§ **GOAL OF THE EXERCISE**
Repeat the records below exactly from the line containing "(371, 91) = (99, 323): none -> purple trophy" to the line containing "camera: 55 degrees right, 15 degrees up", taking in both of those lines. Drop the pictures.

§ **Coordinate-based change listings**

+ + + + + + +

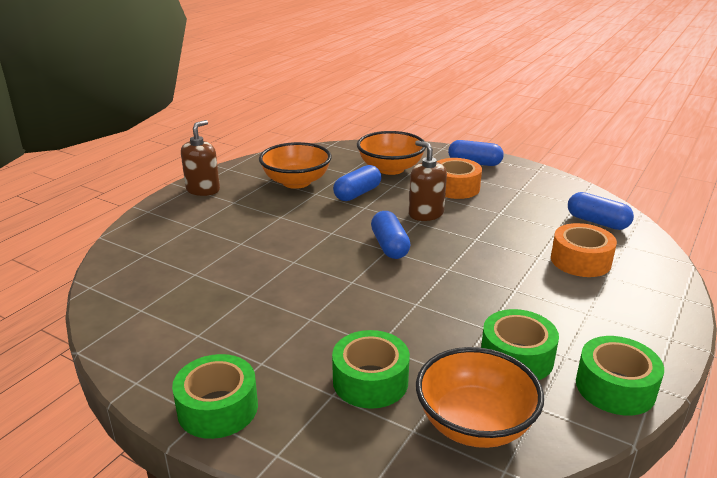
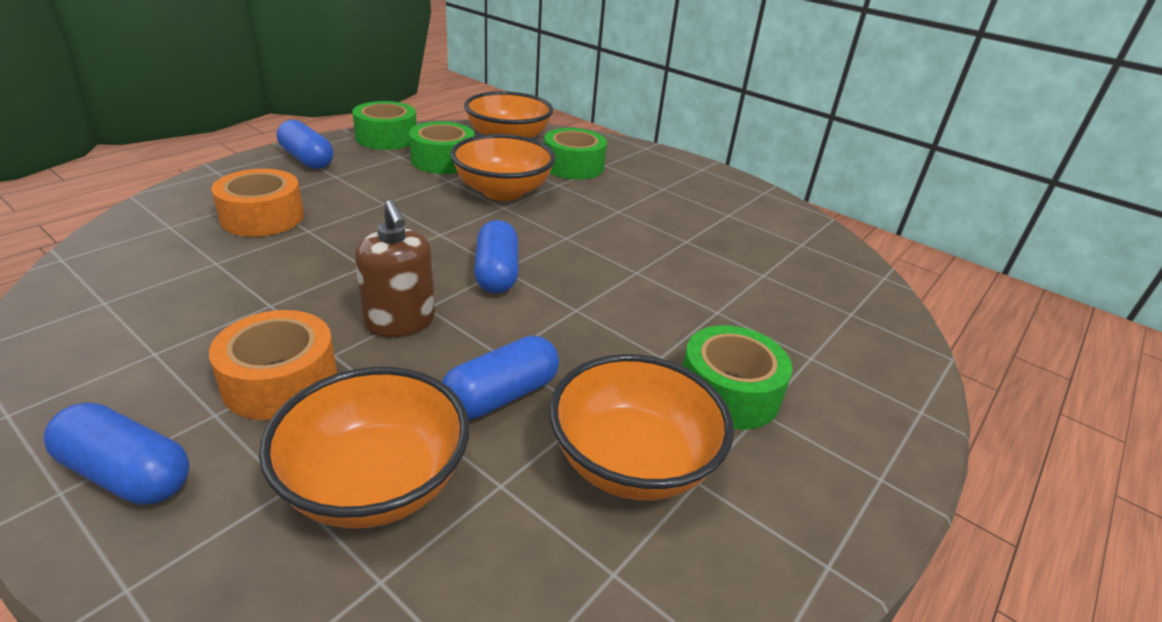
camera: 175 degrees left, 5 degrees up
(203, 190) = (847, 466): brown soap dispenser -> none
(218, 408) = (691, 170): green tape -> green tape (728, 392)
(427, 322) = (503, 191): none -> orange bowl
(597, 222) = (139, 262): blue capsule -> blue capsule (307, 159)

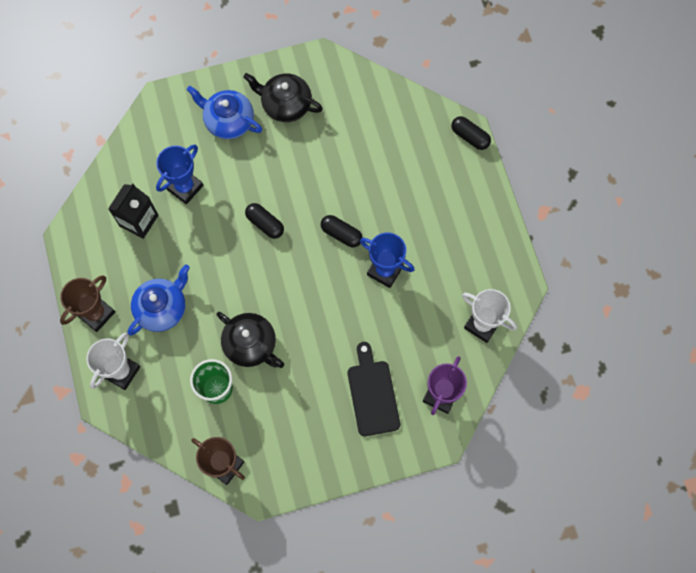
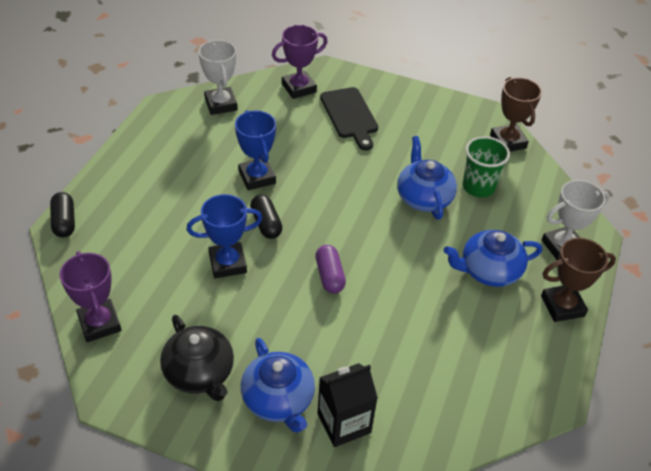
camera: 145 degrees left, 25 degrees down
(139, 220) = (461, 362): black carton -> black carton (344, 423)
(185, 187) = (385, 362): blue trophy -> blue trophy (227, 263)
(251, 345) = (423, 197): black teapot -> blue teapot
(265, 224) = (330, 276): black capsule -> purple capsule
(371, 91) = (99, 323): none -> purple trophy
(372, 394) = (350, 116): black cutting board -> black cutting board turned 45 degrees counterclockwise

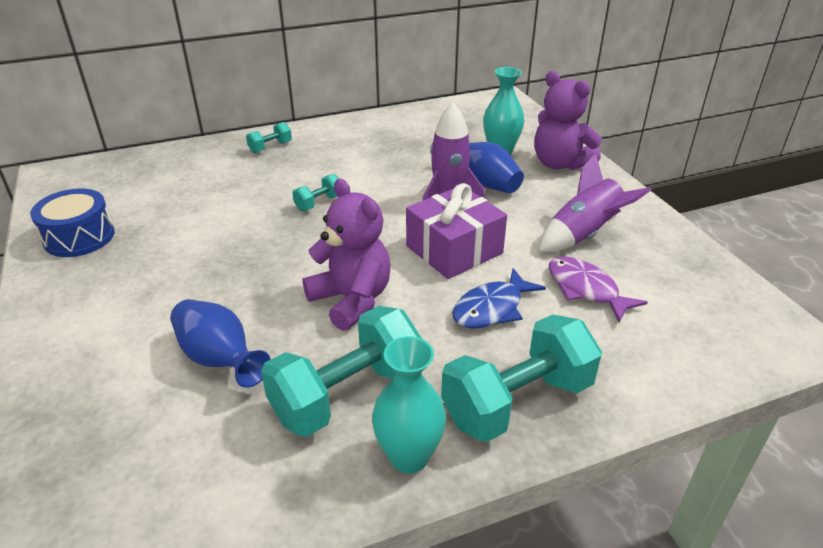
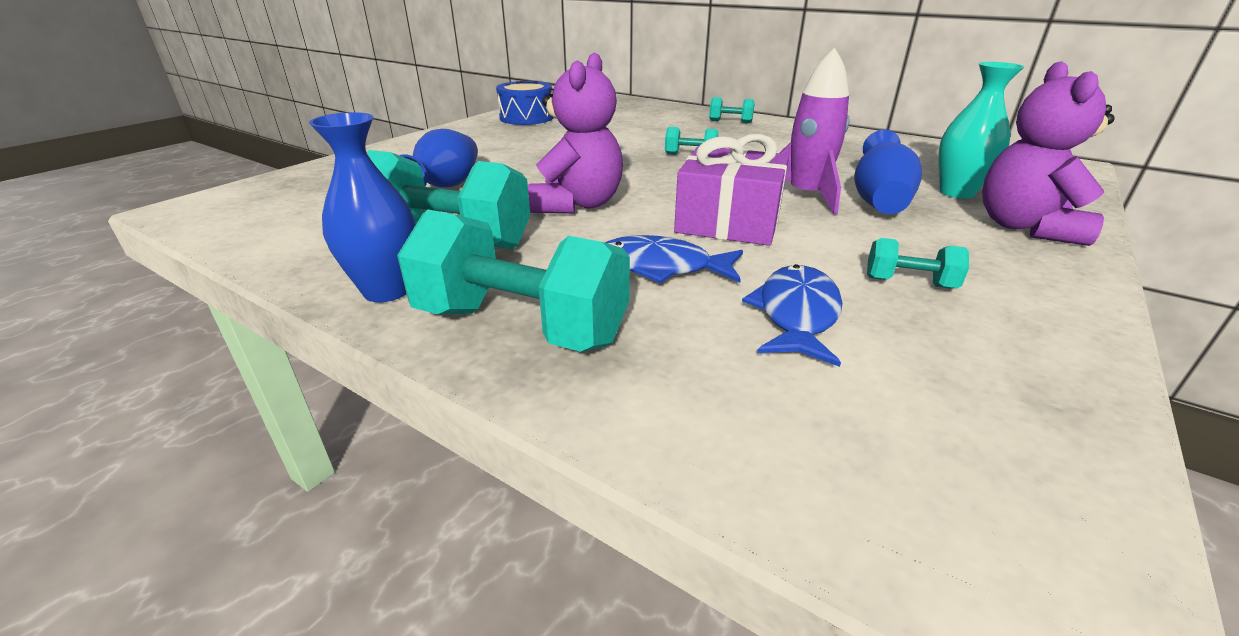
camera: 55 degrees right, 5 degrees down
(409, 456) = (387, 290): turquoise vase -> blue vase
(584, 235) = (909, 283): purple rocket -> turquoise dumbbell
(586, 289) = (796, 315): purple fish -> blue fish

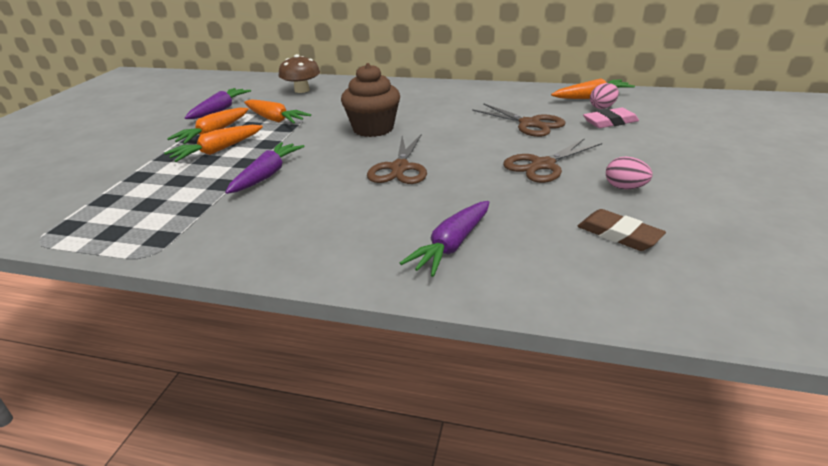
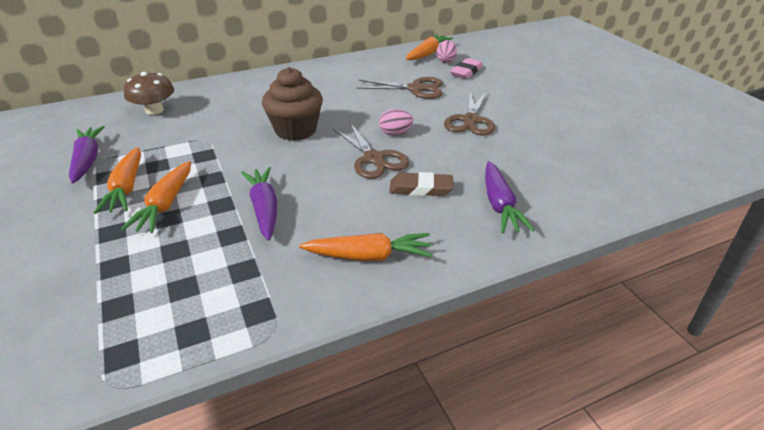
camera: 40 degrees left, 5 degrees up
(275, 119) = (177, 150): orange carrot -> orange carrot (369, 256)
(618, 235) = (577, 155): brown eraser -> brown eraser (421, 188)
(625, 187) = (539, 120): pink egg -> pink egg (395, 133)

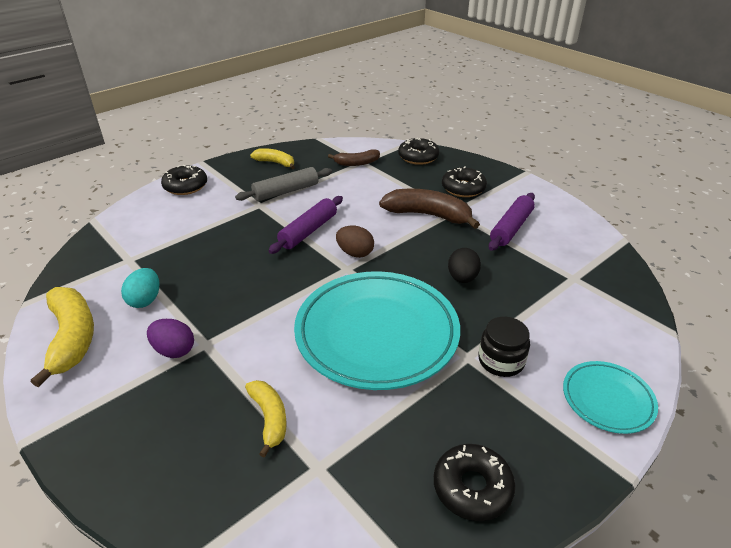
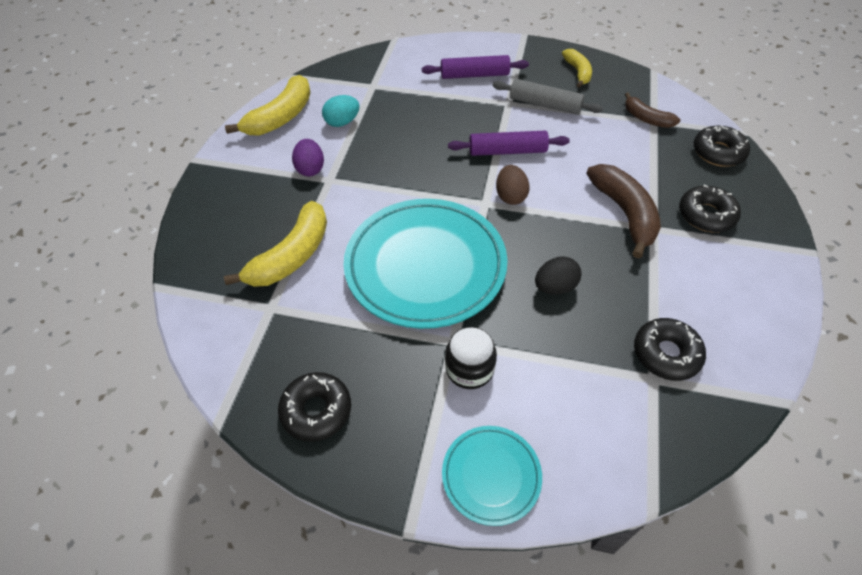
camera: 55 degrees right, 15 degrees up
(185, 186) = (483, 50): black donut -> black donut (666, 354)
(269, 418) = (292, 256): yellow banana -> yellow banana, size x1.67
(511, 228) = (681, 287): purple rolling pin -> purple rolling pin (474, 75)

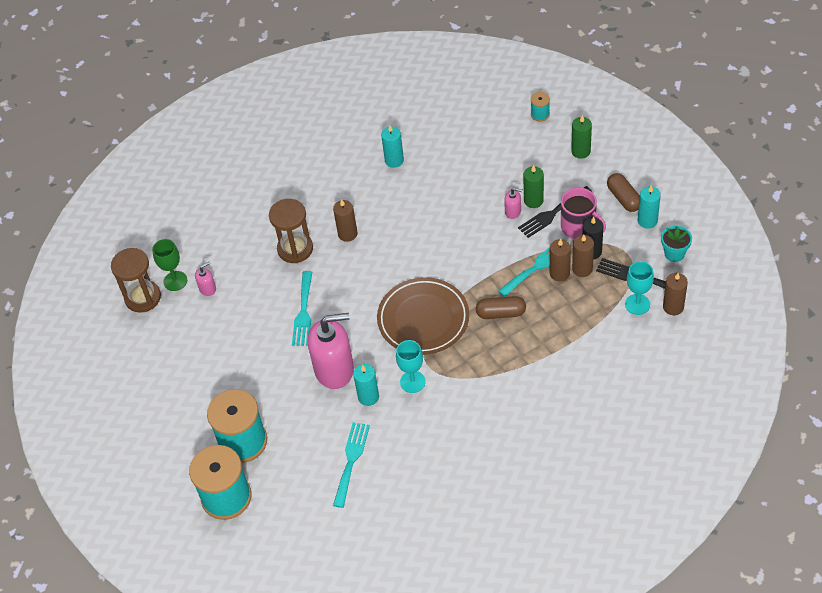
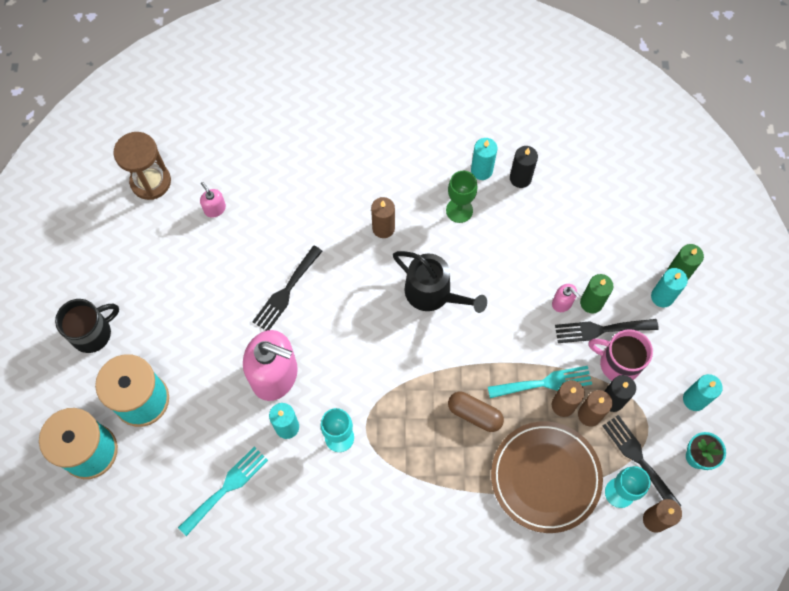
camera: 25 degrees right, 15 degrees up
(170, 420) = (93, 333): none -> black mug
(175, 281) = (191, 181): green goblet -> green goblet (459, 210)
(207, 288) = (215, 209): pink soap dispenser -> pink soap dispenser turned 120 degrees counterclockwise
(295, 249) = (323, 214): brown hourglass -> none
(303, 312) = (286, 292): turquoise fork -> black fork
(415, 255) = (433, 293): none -> black watering can
(423, 319) = (394, 372): brown plate -> brown plate (545, 477)
(426, 151) = (520, 178): none -> black candle
(540, 114) = (664, 203): turquoise spool -> none
(579, 227) = (618, 363): pink mug -> pink mug turned 135 degrees clockwise
(580, 171) = (662, 297): none -> turquoise candle
(624, 198) = (687, 357): brown capsule -> none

+ + + + + + +

§ **THE ANSWER**
(371, 91) = (99, 323): none -> purple trophy
(372, 394) = (350, 116): black cutting board -> black cutting board turned 45 degrees counterclockwise

camera: 55 degrees right, 5 degrees down
(409, 456) = (387, 290): turquoise vase -> blue vase
(584, 235) = (909, 283): purple rocket -> turquoise dumbbell
(586, 289) = (796, 315): purple fish -> blue fish

camera: 40 degrees left, 5 degrees up
(275, 119) = (177, 150): orange carrot -> orange carrot (369, 256)
(618, 235) = (577, 155): brown eraser -> brown eraser (421, 188)
(625, 187) = (539, 120): pink egg -> pink egg (395, 133)

camera: 55 degrees right, 15 degrees up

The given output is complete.